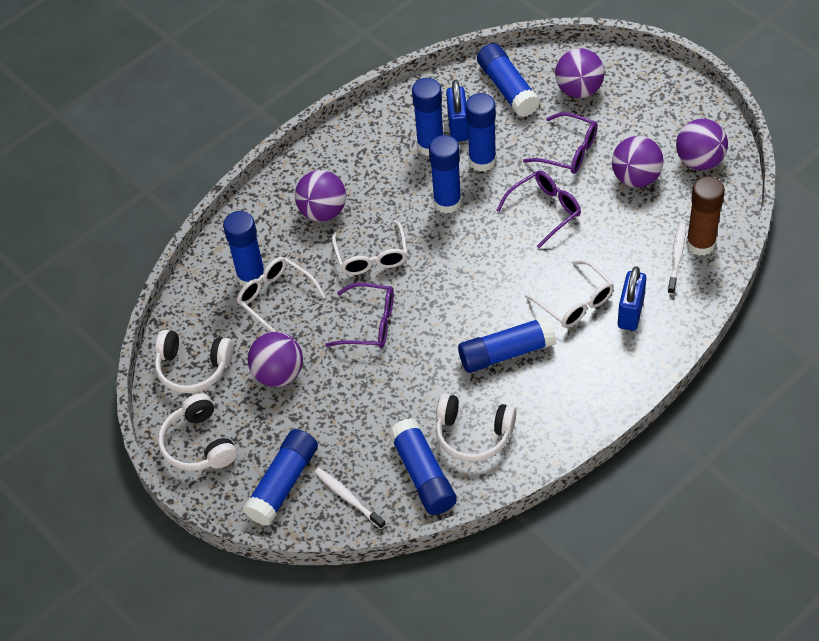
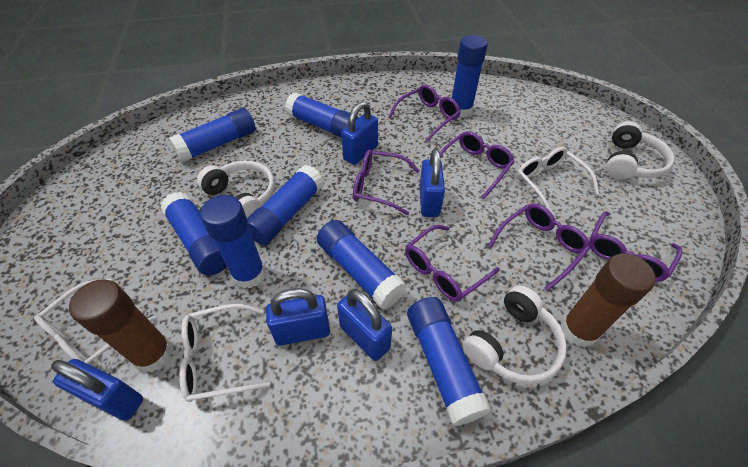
blue padlock: 2 -> 5
brown glue stick: 1 -> 2
purple ball: 5 -> 0
purple glasses: 3 -> 6
white toothbrush: 2 -> 0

====

INSTRUCTIONS TO FOLLOW: Output the data above verbatim, pictures excluded.

COMPLETED EXERCISE:
blue padlock: 2 -> 5
brown glue stick: 1 -> 2
purple ball: 5 -> 0
purple glasses: 3 -> 6
white toothbrush: 2 -> 0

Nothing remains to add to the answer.